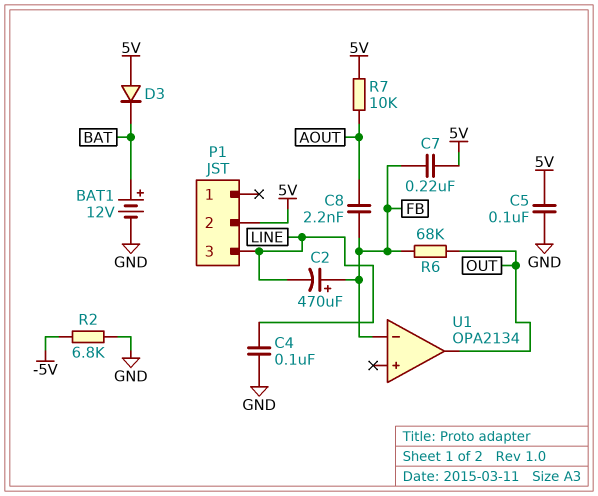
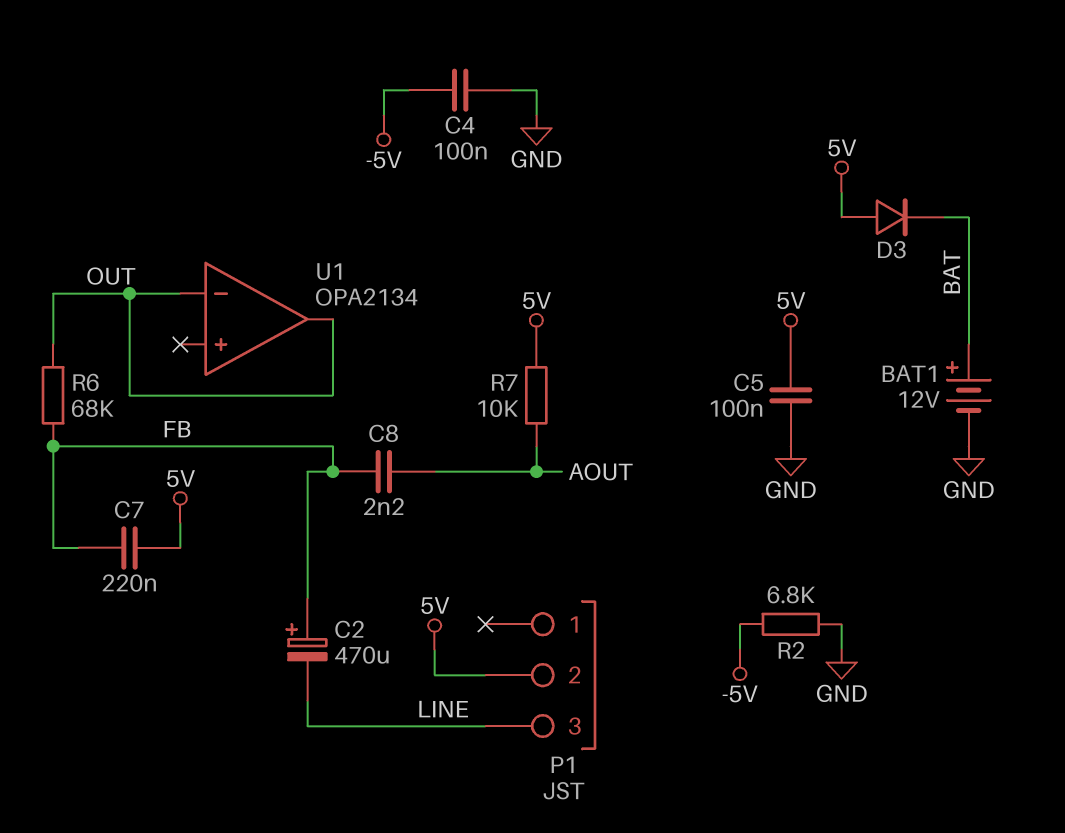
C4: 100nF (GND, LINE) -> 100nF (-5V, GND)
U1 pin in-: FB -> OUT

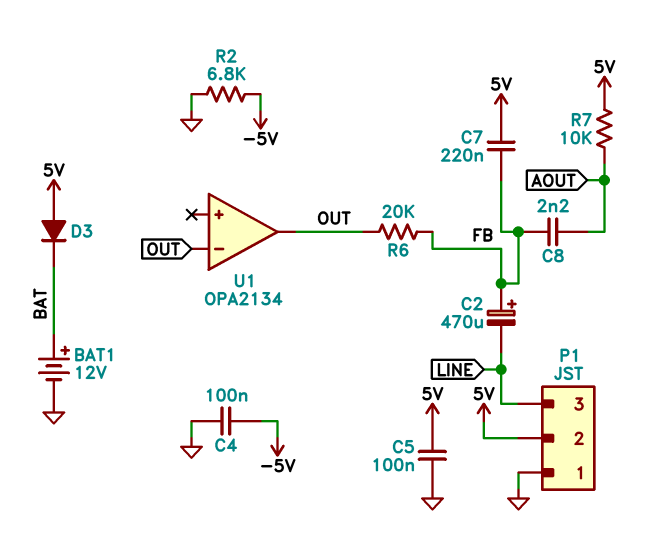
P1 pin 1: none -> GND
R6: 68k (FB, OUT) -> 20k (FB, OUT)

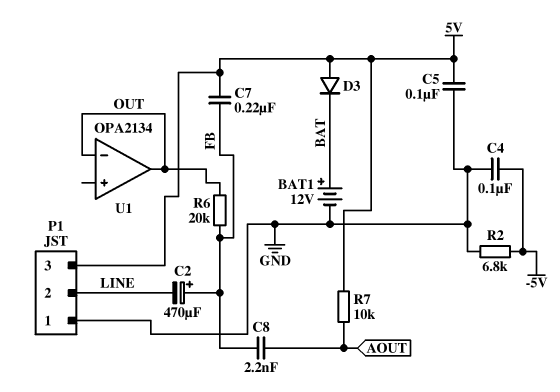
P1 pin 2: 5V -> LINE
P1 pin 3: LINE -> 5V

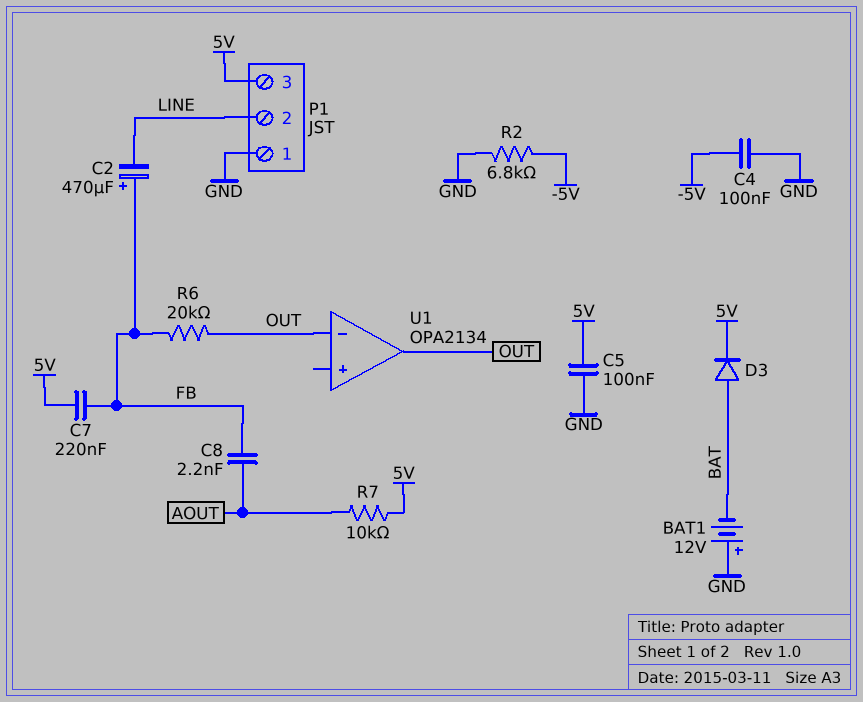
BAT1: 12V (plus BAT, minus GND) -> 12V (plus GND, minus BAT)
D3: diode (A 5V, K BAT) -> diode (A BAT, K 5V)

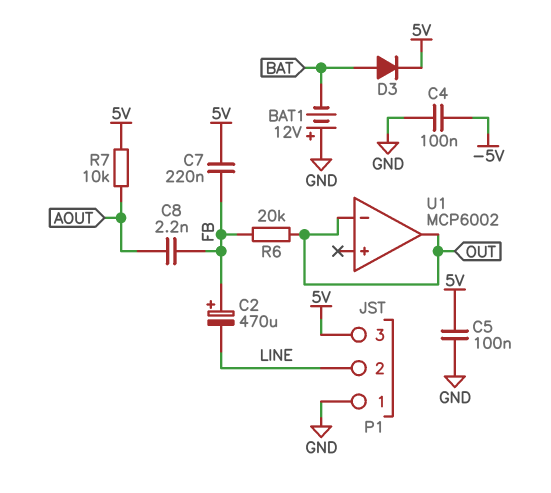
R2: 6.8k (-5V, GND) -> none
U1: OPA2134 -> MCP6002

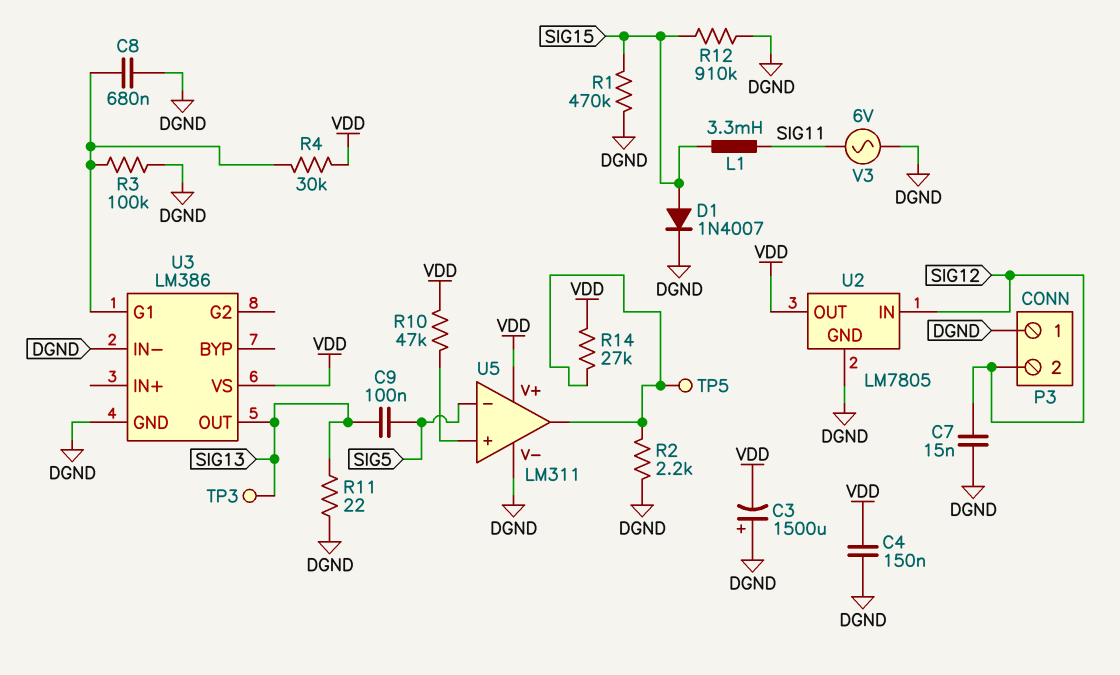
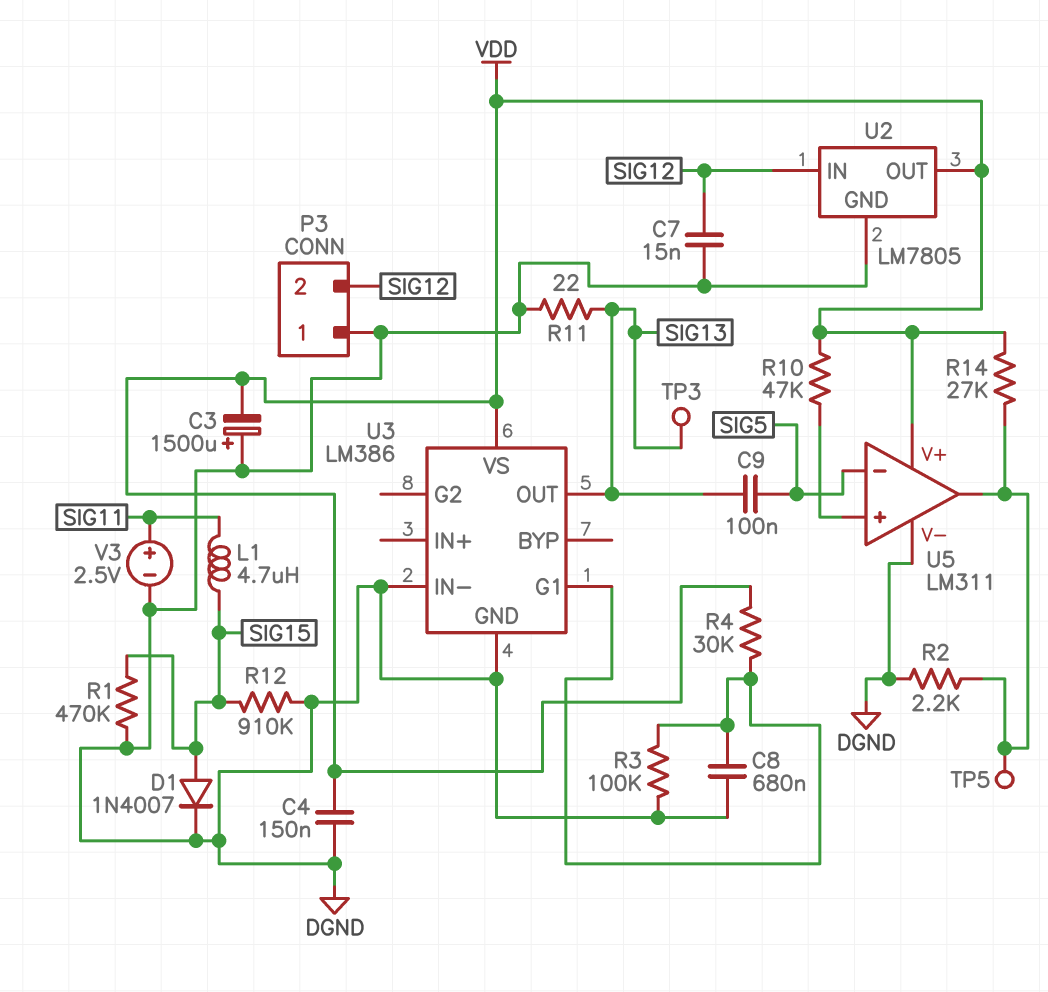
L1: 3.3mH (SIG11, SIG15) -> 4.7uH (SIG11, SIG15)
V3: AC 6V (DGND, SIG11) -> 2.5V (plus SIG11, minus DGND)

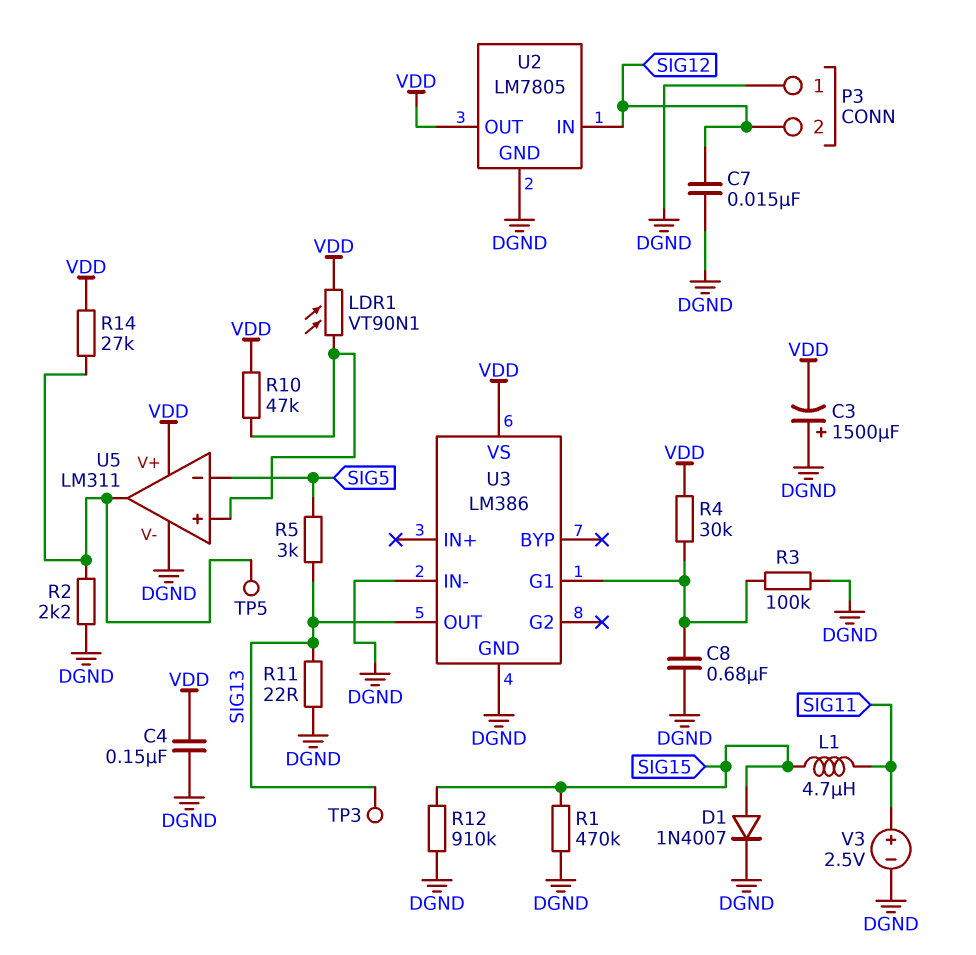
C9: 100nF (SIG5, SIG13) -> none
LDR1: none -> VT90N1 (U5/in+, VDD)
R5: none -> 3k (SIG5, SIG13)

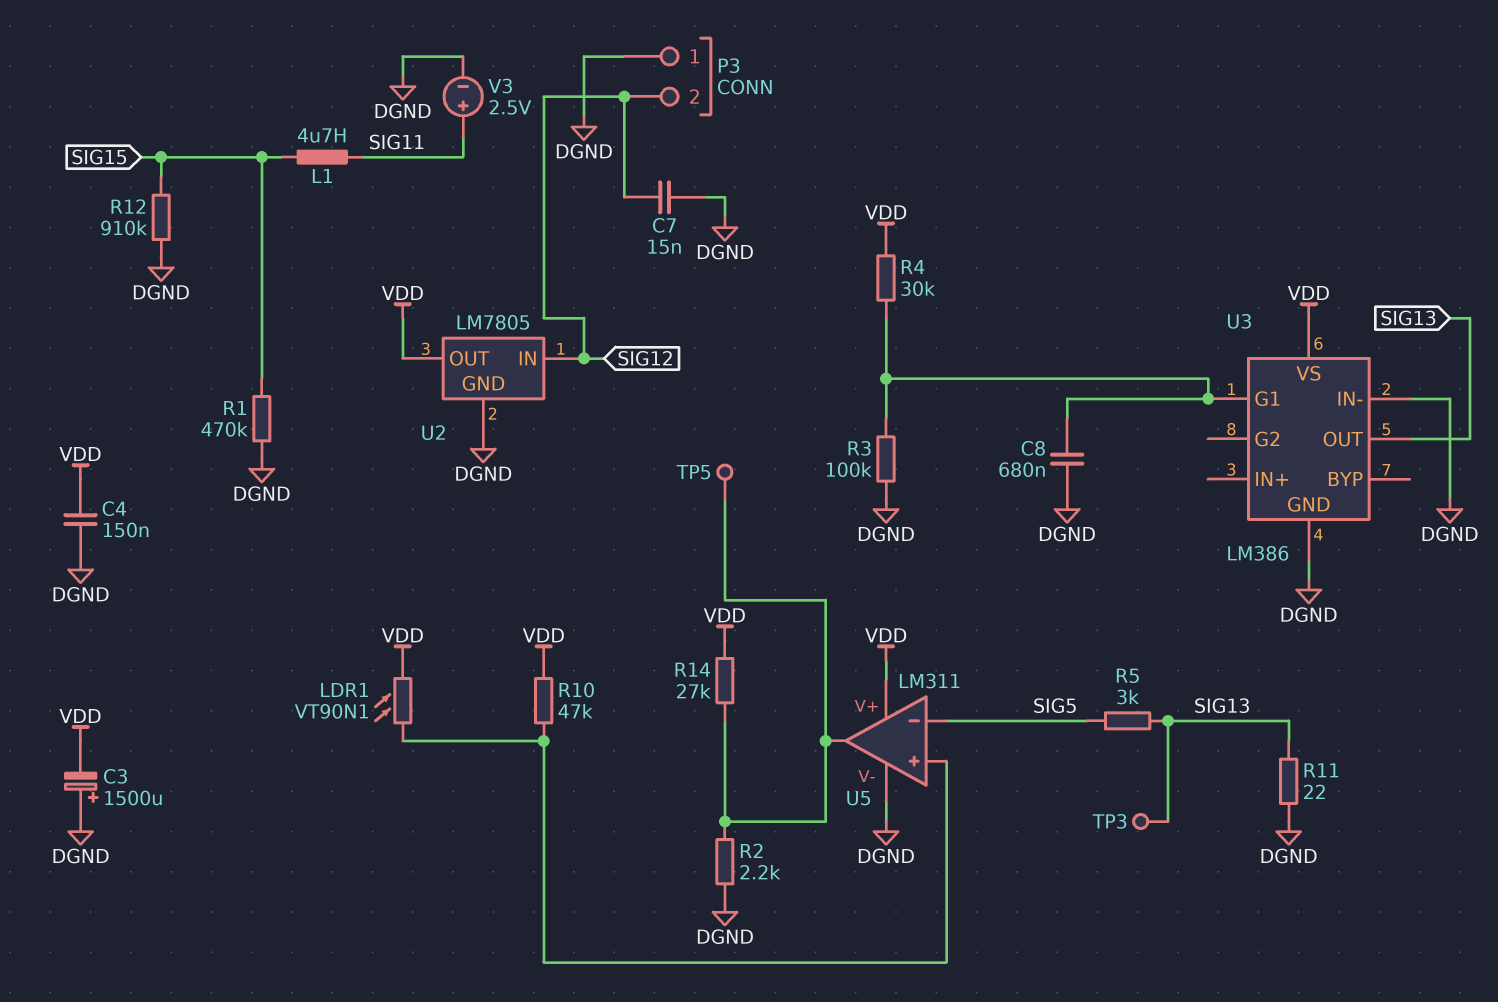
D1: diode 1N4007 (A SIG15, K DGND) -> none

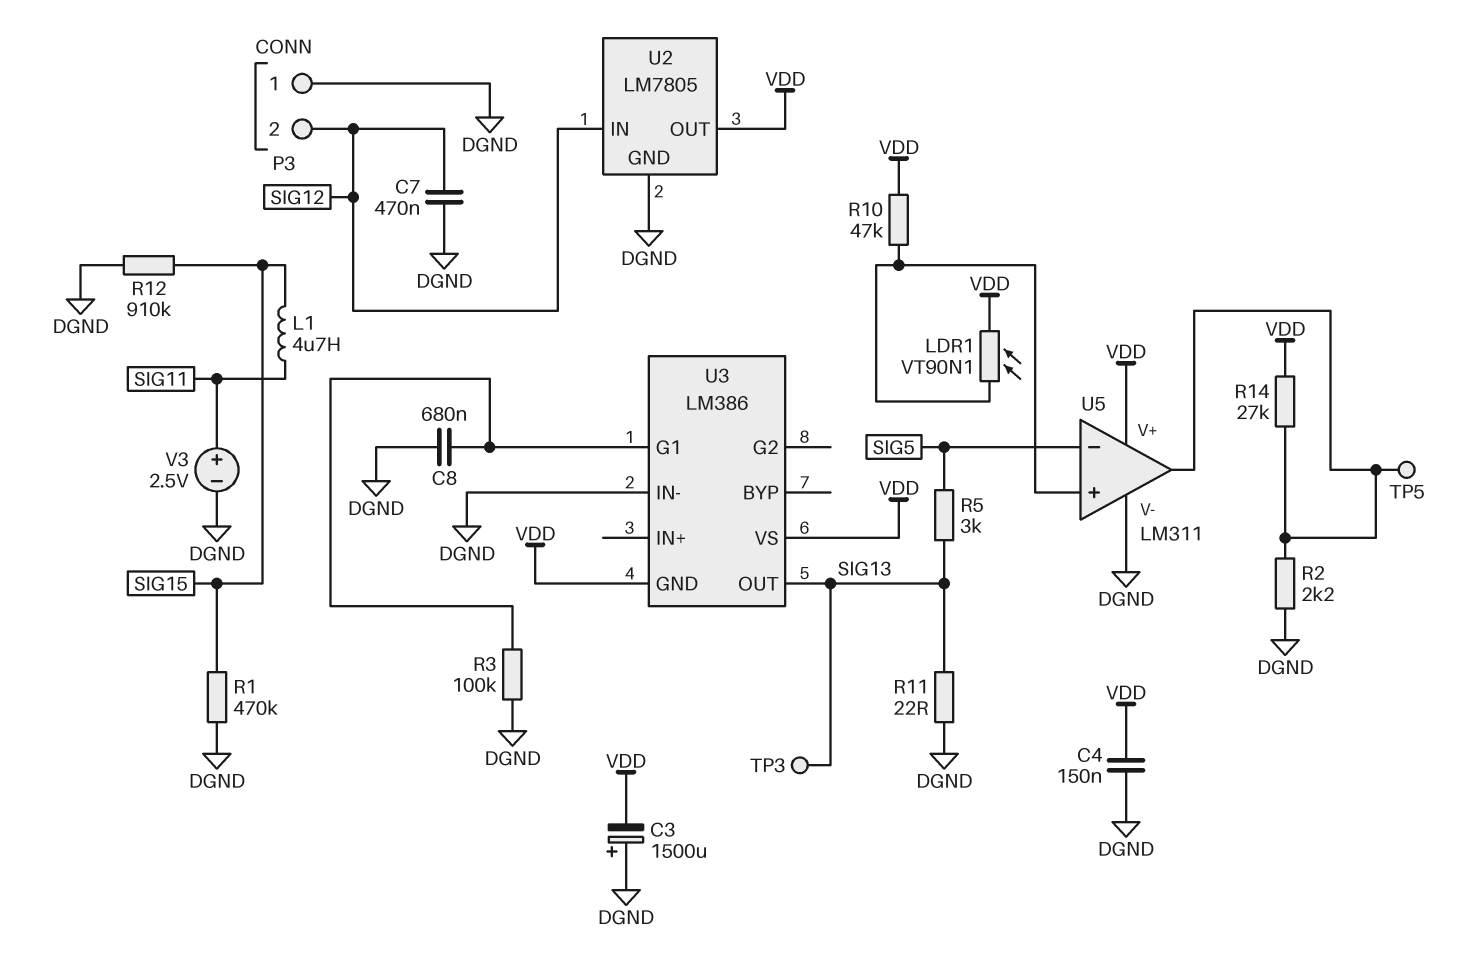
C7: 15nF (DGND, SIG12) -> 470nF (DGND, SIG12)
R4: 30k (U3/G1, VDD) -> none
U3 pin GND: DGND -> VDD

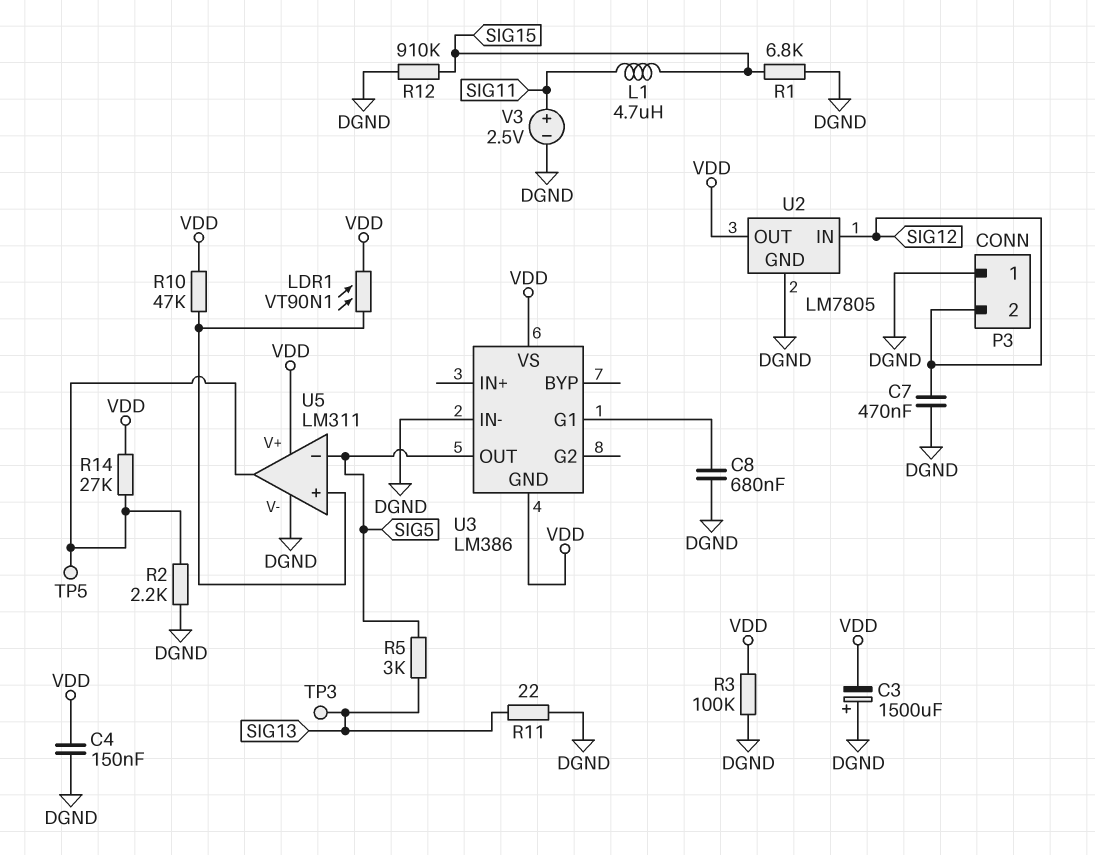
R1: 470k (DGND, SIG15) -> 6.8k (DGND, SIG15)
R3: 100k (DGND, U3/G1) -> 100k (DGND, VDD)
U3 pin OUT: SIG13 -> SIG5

Instructions to follow: Give every line of the records above again, exactly, and omit the pictures.

Reply:
C4: 100nF (GND, LINE) -> 100nF (-5V, GND)
U1 pin in-: FB -> OUT

P1 pin 1: none -> GND
R6: 68k (FB, OUT) -> 20k (FB, OUT)

P1 pin 2: 5V -> LINE
P1 pin 3: LINE -> 5V

BAT1: 12V (plus BAT, minus GND) -> 12V (plus GND, minus BAT)
D3: diode (A 5V, K BAT) -> diode (A BAT, K 5V)

R2: 6.8k (-5V, GND) -> none
U1: OPA2134 -> MCP6002

L1: 3.3mH (SIG11, SIG15) -> 4.7uH (SIG11, SIG15)
V3: AC 6V (DGND, SIG11) -> 2.5V (plus SIG11, minus DGND)

C9: 100nF (SIG5, SIG13) -> none
LDR1: none -> VT90N1 (U5/in+, VDD)
R5: none -> 3k (SIG5, SIG13)

D1: diode 1N4007 (A SIG15, K DGND) -> none

C7: 15nF (DGND, SIG12) -> 470nF (DGND, SIG12)
R4: 30k (U3/G1, VDD) -> none
U3 pin GND: DGND -> VDD

R1: 470k (DGND, SIG15) -> 6.8k (DGND, SIG15)
R3: 100k (DGND, U3/G1) -> 100k (DGND, VDD)
U3 pin OUT: SIG13 -> SIG5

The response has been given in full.